Restate word for word the lines of the records below, starting at the line that contains "camera: 25 degrees left, 5 degrees down" and ending at the line that contains "(703, 289) = (605, 221): black duck -> none", with both of those lines included and nothing else.

## Exercise input
━━━━━━━━━━━━━━━━

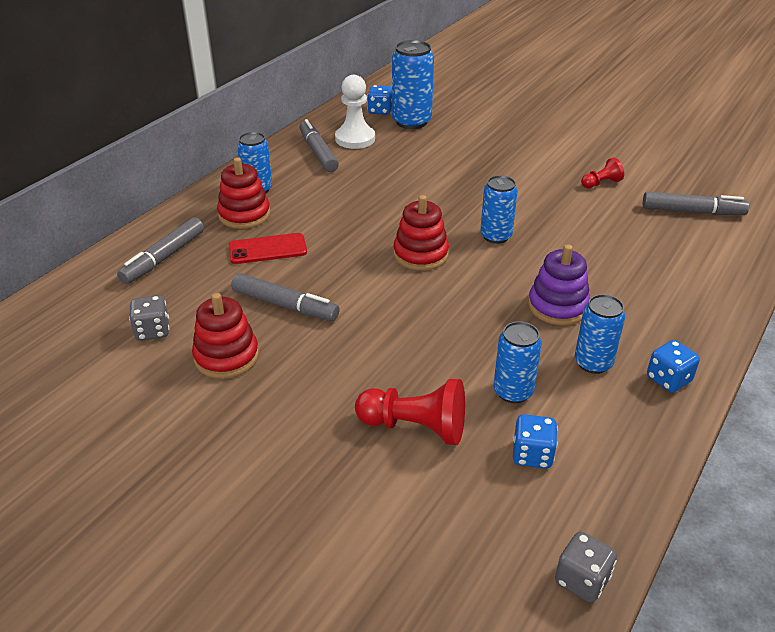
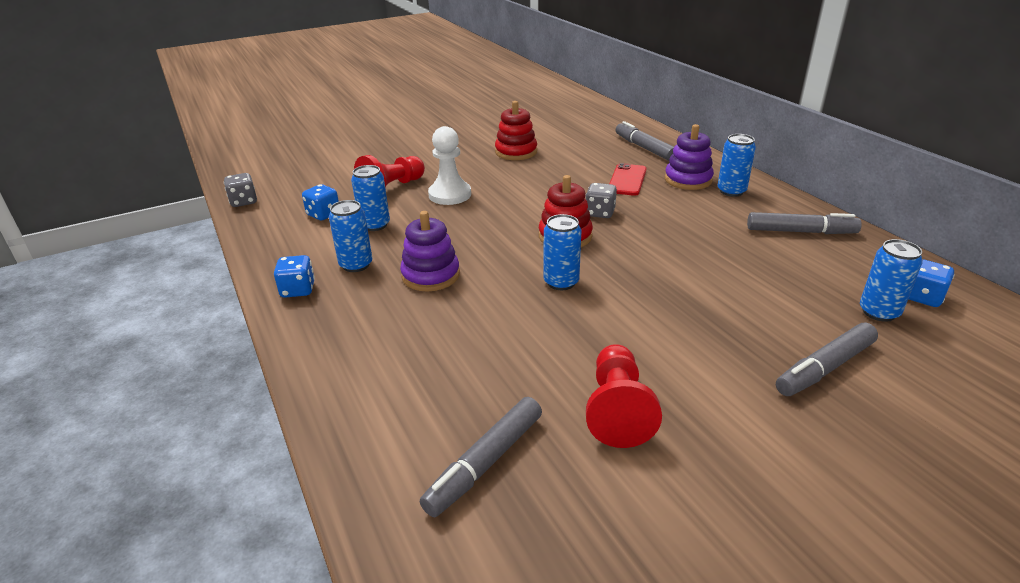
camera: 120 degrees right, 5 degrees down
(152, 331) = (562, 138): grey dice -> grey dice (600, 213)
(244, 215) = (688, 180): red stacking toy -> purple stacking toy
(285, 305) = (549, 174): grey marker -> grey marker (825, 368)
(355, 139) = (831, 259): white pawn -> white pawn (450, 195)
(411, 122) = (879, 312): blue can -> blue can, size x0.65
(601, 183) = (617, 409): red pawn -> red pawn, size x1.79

━━━━━━━━━━━━━━━━

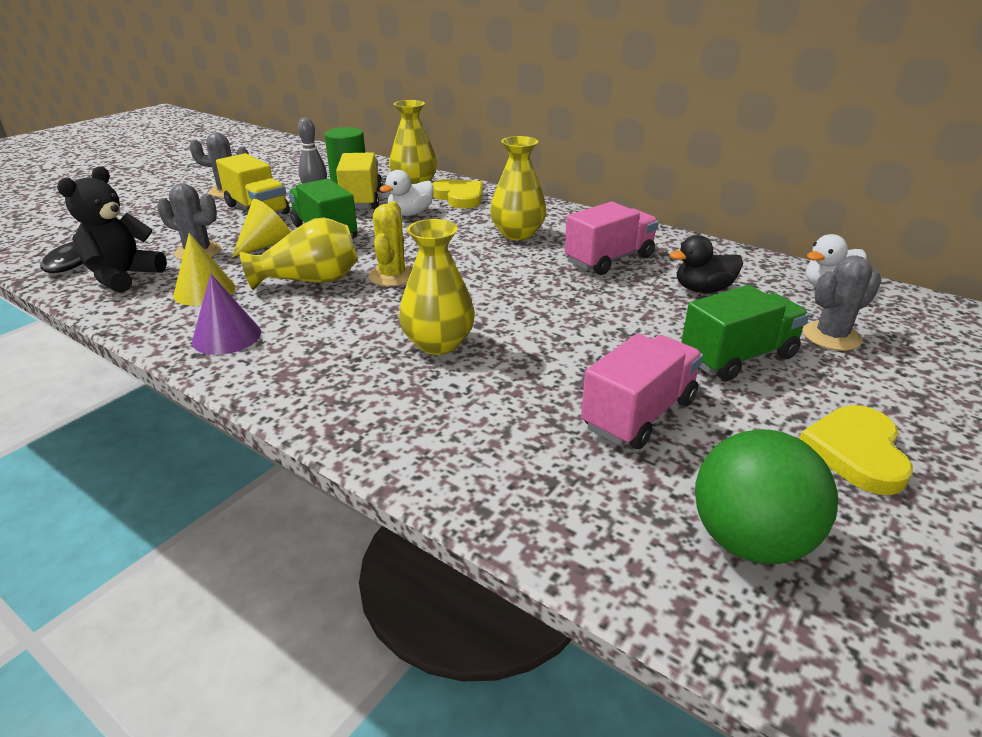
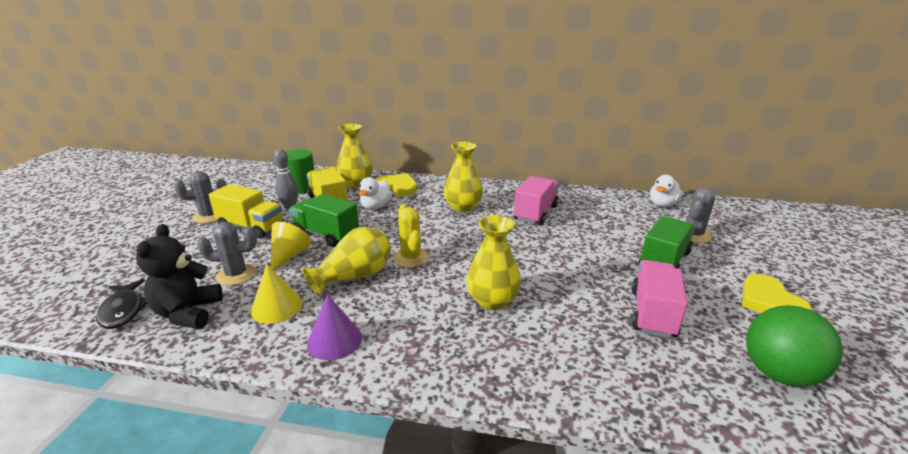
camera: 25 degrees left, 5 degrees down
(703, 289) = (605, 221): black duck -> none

━━━━━━━━━━━━━━━━

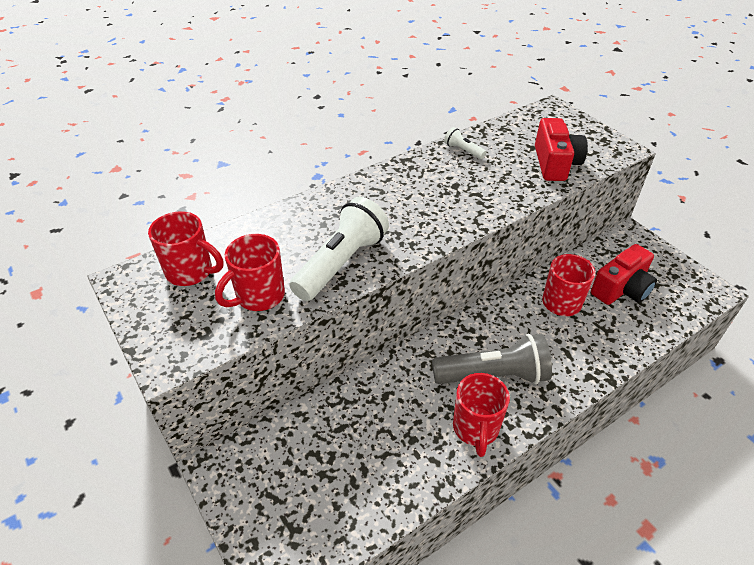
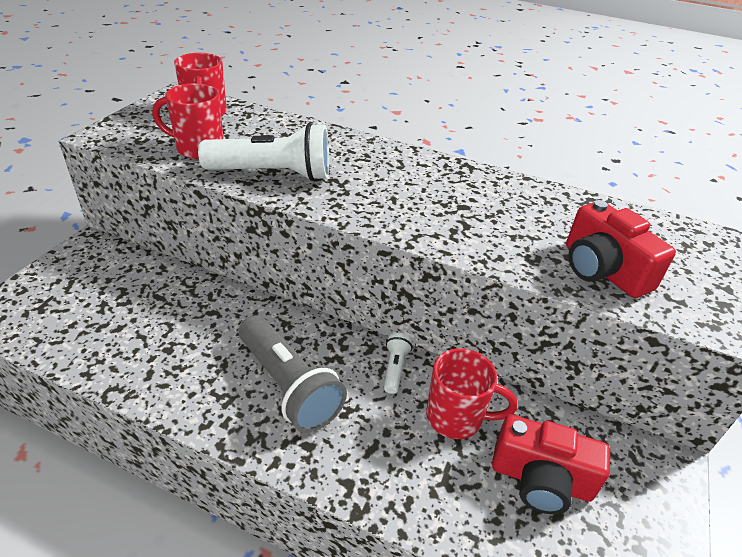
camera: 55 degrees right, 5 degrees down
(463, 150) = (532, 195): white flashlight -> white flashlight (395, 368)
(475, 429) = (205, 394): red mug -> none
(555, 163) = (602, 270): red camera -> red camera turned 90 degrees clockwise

━━━━━━━━━━━━━━━━

## Finished task
camera: 25 degrees left, 5 degrees down
(703, 289) = (605, 221): black duck -> none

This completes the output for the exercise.